> About this task
Below are lines of data; restate word for word those running from the line containing "LDR3: GL5539 (GND, VCC) -> GL5539 (GND, SIG)" to the line containing "R8: none -> 470k (5V, LOAD)", inclusive, and no others.

[Input material]

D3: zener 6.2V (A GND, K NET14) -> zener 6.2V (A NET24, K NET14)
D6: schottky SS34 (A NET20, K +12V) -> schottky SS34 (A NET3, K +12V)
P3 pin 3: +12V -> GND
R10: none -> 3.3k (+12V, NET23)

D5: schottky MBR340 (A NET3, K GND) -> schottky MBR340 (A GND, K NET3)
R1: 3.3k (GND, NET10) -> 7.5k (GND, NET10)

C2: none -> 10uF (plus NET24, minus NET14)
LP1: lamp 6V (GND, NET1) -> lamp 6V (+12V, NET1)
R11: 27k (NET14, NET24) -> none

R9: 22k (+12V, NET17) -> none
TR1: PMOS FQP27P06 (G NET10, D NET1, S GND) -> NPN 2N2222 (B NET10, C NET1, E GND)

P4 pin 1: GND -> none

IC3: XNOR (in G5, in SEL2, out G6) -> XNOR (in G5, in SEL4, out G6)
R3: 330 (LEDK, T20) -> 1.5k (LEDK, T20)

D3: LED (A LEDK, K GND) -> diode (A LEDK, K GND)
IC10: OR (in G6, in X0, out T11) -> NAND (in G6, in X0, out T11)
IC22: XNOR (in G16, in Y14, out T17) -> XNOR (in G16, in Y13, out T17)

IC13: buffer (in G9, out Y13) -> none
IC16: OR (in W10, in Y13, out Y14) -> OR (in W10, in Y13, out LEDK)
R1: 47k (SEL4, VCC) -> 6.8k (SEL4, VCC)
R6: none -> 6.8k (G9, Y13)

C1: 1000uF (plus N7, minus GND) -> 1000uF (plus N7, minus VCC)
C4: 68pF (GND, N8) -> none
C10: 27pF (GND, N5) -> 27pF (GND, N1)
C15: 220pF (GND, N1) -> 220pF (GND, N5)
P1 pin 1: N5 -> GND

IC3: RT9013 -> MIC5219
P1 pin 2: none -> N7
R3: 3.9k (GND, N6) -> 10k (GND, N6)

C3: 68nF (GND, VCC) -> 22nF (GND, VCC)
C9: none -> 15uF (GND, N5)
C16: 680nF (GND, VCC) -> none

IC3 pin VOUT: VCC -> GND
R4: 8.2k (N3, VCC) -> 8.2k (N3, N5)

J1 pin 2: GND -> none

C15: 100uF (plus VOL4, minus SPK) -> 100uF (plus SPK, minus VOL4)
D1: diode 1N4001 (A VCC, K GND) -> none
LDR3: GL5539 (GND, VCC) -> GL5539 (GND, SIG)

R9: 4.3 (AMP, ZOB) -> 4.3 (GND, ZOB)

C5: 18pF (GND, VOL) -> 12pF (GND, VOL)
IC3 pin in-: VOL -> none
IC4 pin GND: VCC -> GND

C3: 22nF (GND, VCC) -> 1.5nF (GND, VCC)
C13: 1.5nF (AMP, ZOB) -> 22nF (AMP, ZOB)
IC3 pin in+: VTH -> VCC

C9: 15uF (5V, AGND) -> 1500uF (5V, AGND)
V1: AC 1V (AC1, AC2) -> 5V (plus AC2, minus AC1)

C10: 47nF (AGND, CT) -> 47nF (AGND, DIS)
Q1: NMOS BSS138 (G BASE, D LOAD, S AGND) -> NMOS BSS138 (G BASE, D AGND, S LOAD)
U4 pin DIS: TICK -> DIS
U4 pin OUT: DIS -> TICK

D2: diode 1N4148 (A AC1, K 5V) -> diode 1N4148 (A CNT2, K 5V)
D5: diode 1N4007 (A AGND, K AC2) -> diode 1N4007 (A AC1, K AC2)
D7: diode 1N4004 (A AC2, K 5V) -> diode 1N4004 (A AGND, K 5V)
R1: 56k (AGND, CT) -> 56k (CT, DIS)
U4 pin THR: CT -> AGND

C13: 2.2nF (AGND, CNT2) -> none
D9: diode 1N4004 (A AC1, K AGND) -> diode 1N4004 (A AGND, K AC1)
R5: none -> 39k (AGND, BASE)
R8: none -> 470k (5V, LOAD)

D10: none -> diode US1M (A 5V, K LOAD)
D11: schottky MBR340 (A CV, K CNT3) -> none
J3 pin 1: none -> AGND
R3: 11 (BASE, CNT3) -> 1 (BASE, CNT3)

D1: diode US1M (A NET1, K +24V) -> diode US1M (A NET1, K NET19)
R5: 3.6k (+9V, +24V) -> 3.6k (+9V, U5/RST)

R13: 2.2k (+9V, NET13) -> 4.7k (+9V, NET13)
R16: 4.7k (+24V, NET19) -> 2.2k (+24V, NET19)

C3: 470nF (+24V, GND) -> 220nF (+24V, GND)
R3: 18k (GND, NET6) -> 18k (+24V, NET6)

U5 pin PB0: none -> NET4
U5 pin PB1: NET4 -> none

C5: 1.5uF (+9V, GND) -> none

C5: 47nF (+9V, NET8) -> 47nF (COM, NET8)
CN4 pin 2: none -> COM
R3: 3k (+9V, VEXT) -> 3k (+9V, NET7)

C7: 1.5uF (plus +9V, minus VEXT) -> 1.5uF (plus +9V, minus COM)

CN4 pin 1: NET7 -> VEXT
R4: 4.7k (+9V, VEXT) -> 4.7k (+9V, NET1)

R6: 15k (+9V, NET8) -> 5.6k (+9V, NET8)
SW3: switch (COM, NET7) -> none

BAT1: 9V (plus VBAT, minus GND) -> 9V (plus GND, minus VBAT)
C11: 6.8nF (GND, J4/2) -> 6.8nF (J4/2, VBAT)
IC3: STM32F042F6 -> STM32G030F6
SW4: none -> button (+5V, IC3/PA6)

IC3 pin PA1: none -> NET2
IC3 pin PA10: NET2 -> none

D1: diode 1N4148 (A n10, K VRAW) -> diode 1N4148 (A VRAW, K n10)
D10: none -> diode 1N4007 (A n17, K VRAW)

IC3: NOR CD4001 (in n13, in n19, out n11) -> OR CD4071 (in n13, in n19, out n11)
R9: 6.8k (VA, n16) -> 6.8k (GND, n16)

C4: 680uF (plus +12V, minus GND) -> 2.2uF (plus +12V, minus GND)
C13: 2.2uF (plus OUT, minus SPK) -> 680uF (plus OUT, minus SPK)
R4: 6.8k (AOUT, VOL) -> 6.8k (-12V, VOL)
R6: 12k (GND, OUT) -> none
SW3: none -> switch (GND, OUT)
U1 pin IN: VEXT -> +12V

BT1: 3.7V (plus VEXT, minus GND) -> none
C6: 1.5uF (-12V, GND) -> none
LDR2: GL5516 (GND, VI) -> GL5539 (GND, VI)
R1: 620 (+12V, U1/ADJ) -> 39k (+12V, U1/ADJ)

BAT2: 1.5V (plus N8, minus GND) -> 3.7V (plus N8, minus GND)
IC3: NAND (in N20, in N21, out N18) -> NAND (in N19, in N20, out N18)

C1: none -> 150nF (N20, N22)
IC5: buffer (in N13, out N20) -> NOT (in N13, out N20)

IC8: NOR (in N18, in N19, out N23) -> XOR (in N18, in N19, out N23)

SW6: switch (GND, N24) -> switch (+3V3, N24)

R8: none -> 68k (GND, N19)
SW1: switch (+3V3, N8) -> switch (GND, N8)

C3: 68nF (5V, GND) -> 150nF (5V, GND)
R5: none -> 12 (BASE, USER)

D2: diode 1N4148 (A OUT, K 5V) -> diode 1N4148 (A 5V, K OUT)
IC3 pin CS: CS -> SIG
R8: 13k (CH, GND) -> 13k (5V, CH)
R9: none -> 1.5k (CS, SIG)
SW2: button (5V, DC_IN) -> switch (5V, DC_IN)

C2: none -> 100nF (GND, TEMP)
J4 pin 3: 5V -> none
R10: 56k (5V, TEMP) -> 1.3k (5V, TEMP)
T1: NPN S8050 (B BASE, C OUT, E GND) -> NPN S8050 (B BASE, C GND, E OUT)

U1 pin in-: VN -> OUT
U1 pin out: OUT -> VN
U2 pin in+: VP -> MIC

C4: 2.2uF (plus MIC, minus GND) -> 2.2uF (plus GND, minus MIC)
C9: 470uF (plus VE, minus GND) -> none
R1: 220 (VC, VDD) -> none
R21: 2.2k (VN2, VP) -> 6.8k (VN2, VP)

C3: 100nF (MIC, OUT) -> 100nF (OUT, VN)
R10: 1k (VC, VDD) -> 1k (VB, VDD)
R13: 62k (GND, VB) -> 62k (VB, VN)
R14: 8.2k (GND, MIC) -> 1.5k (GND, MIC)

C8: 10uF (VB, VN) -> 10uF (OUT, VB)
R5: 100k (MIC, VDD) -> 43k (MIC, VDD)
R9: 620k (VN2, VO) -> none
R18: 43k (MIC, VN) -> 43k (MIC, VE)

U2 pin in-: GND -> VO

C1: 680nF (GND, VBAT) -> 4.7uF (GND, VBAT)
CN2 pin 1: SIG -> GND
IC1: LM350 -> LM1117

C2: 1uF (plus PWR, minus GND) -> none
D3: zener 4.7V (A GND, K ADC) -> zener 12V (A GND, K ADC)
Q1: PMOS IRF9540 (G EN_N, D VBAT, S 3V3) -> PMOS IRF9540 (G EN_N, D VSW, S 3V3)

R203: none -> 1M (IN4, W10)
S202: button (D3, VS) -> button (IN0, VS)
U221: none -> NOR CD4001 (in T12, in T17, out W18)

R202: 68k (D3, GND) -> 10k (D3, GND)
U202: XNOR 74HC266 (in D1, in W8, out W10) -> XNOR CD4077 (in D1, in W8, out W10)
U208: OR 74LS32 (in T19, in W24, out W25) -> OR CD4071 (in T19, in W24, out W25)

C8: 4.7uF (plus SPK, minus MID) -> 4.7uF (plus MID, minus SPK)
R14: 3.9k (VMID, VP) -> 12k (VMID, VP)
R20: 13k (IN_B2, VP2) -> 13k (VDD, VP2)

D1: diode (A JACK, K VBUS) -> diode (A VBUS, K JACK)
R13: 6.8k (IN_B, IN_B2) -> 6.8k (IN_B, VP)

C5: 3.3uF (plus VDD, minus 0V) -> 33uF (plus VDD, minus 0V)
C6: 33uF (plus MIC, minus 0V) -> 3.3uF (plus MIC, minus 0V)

[/Input material]

> Task response
LDR3: GL5539 (GND, VCC) -> GL5539 (GND, SIG)

R9: 4.3 (AMP, ZOB) -> 4.3 (GND, ZOB)

C5: 18pF (GND, VOL) -> 12pF (GND, VOL)
IC3 pin in-: VOL -> none
IC4 pin GND: VCC -> GND

C3: 22nF (GND, VCC) -> 1.5nF (GND, VCC)
C13: 1.5nF (AMP, ZOB) -> 22nF (AMP, ZOB)
IC3 pin in+: VTH -> VCC

C9: 15uF (5V, AGND) -> 1500uF (5V, AGND)
V1: AC 1V (AC1, AC2) -> 5V (plus AC2, minus AC1)

C10: 47nF (AGND, CT) -> 47nF (AGND, DIS)
Q1: NMOS BSS138 (G BASE, D LOAD, S AGND) -> NMOS BSS138 (G BASE, D AGND, S LOAD)
U4 pin DIS: TICK -> DIS
U4 pin OUT: DIS -> TICK

D2: diode 1N4148 (A AC1, K 5V) -> diode 1N4148 (A CNT2, K 5V)
D5: diode 1N4007 (A AGND, K AC2) -> diode 1N4007 (A AC1, K AC2)
D7: diode 1N4004 (A AC2, K 5V) -> diode 1N4004 (A AGND, K 5V)
R1: 56k (AGND, CT) -> 56k (CT, DIS)
U4 pin THR: CT -> AGND

C13: 2.2nF (AGND, CNT2) -> none
D9: diode 1N4004 (A AC1, K AGND) -> diode 1N4004 (A AGND, K AC1)
R5: none -> 39k (AGND, BASE)
R8: none -> 470k (5V, LOAD)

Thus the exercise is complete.